Copy out every line of the data where the word "brown" is found.

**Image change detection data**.
○ ○ ○ ○
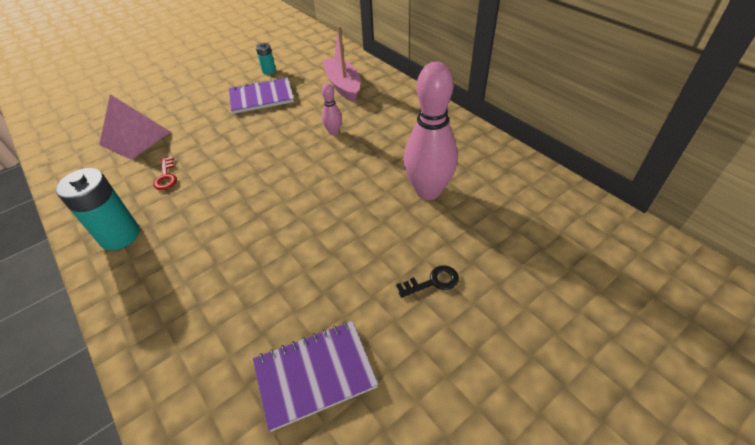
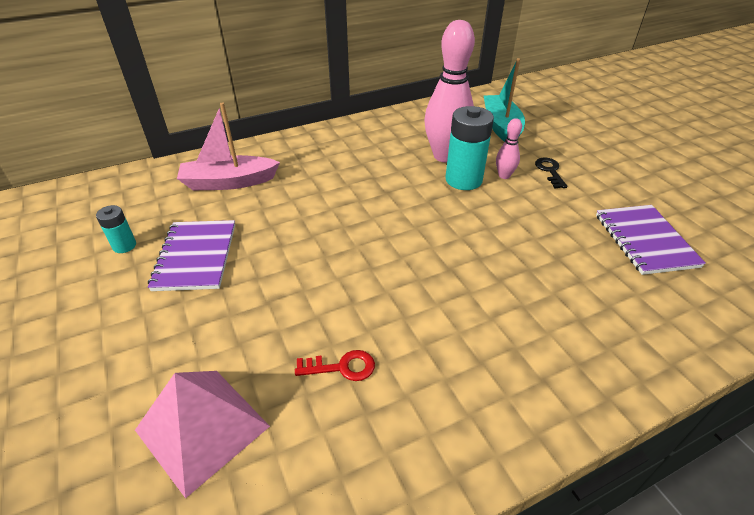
camera: 80 degrees left, 5 degrees down
(120, 235) = (460, 416): turquoise battery -> turquoise battery (463, 180)
(333, 132) = (323, 199): pink bowling pin -> pink bowling pin (504, 176)
(518, 231) = (501, 126): none -> turquoise boat

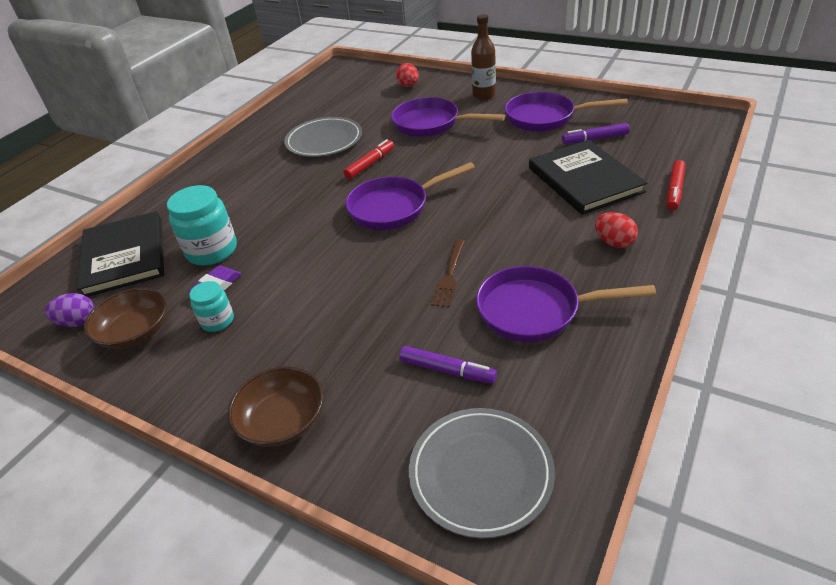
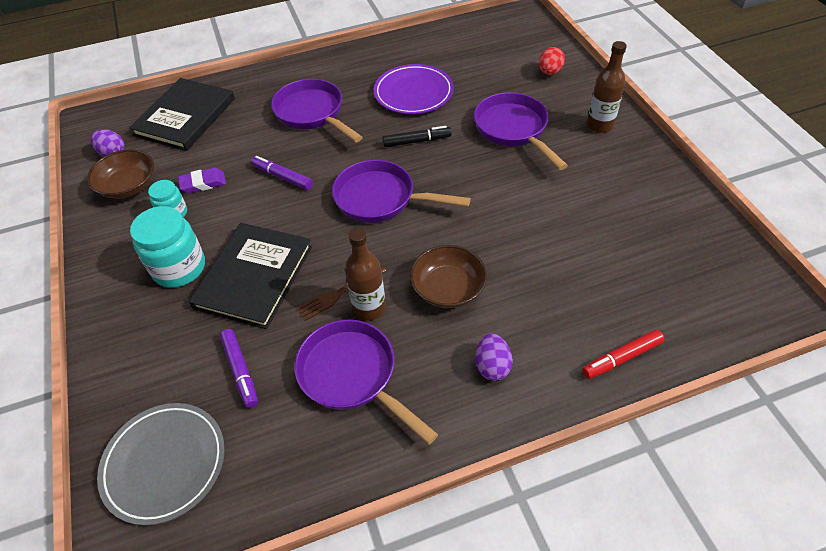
camera: 40 degrees right, 10 degrees up
(212, 250) = (232, 150): turquoise jar -> turquoise jar (179, 268)
(282, 421) = (121, 321): brown bowl -> brown bowl (448, 288)
(324, 141) = (413, 93): grey plate -> purple plate
(370, 164) = (416, 141): red marker -> black marker
(485, 268) = (369, 308): none -> brown bottle
(545, 118) = (619, 189): purple pan -> purple pan (312, 113)
(584, 180) = (558, 284): black book -> black book (254, 277)
(595, 139) = (631, 246): purple marker -> purple marker (283, 177)
(614, 242) = (492, 366): red egg -> purple egg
○ ○ ○ ○
**REPLY TO THE EXERCISE**.
(282, 421) = (121, 321): brown bowl -> brown bowl (448, 288)
(485, 268) = (369, 308): none -> brown bottle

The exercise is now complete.